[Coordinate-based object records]
=== Section Start ===

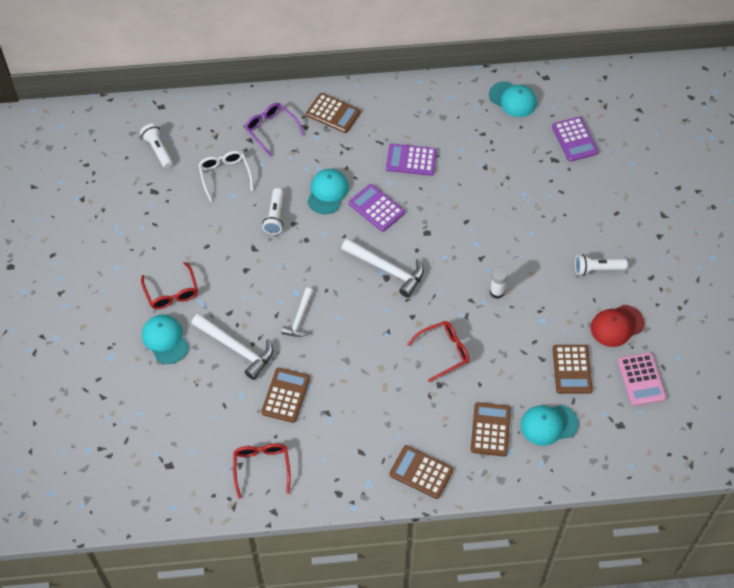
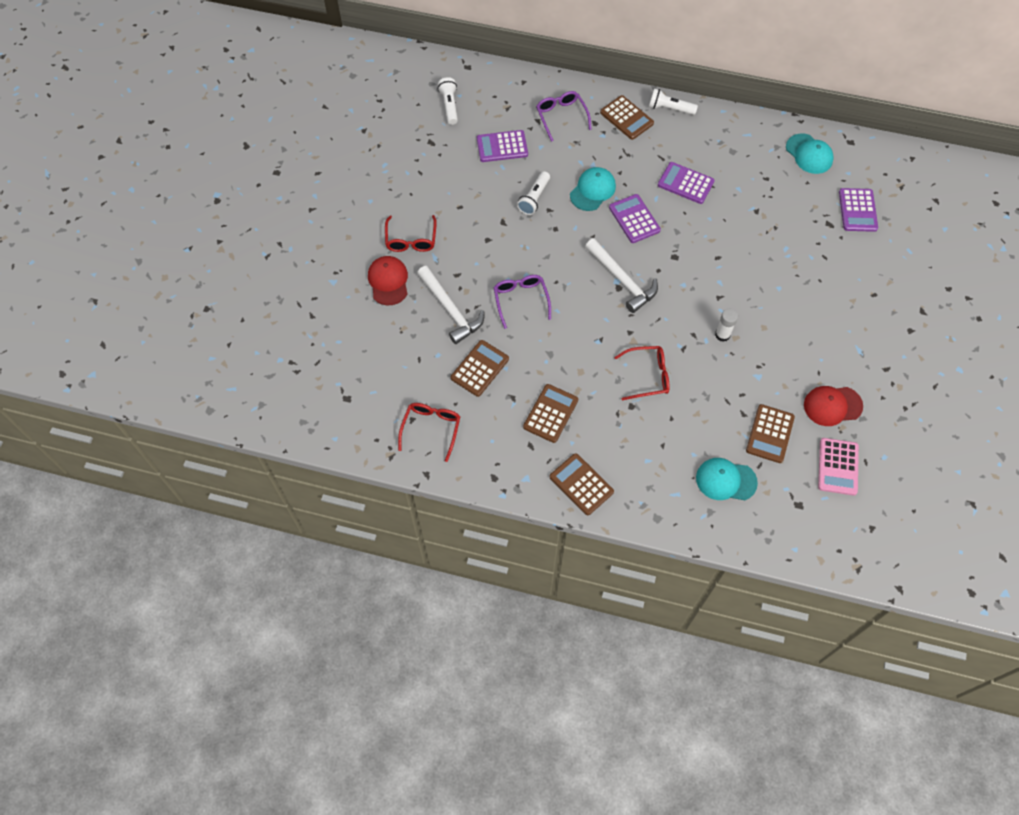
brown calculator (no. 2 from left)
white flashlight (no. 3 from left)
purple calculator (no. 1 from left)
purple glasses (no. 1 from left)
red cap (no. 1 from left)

=== Section End ===

Task directions – Retype the data word for word and keep the pictures out of it.

Task answer –
brown calculator (no. 2 from left)
white flashlight (no. 3 from left)
purple calculator (no. 1 from left)
purple glasses (no. 1 from left)
red cap (no. 1 from left)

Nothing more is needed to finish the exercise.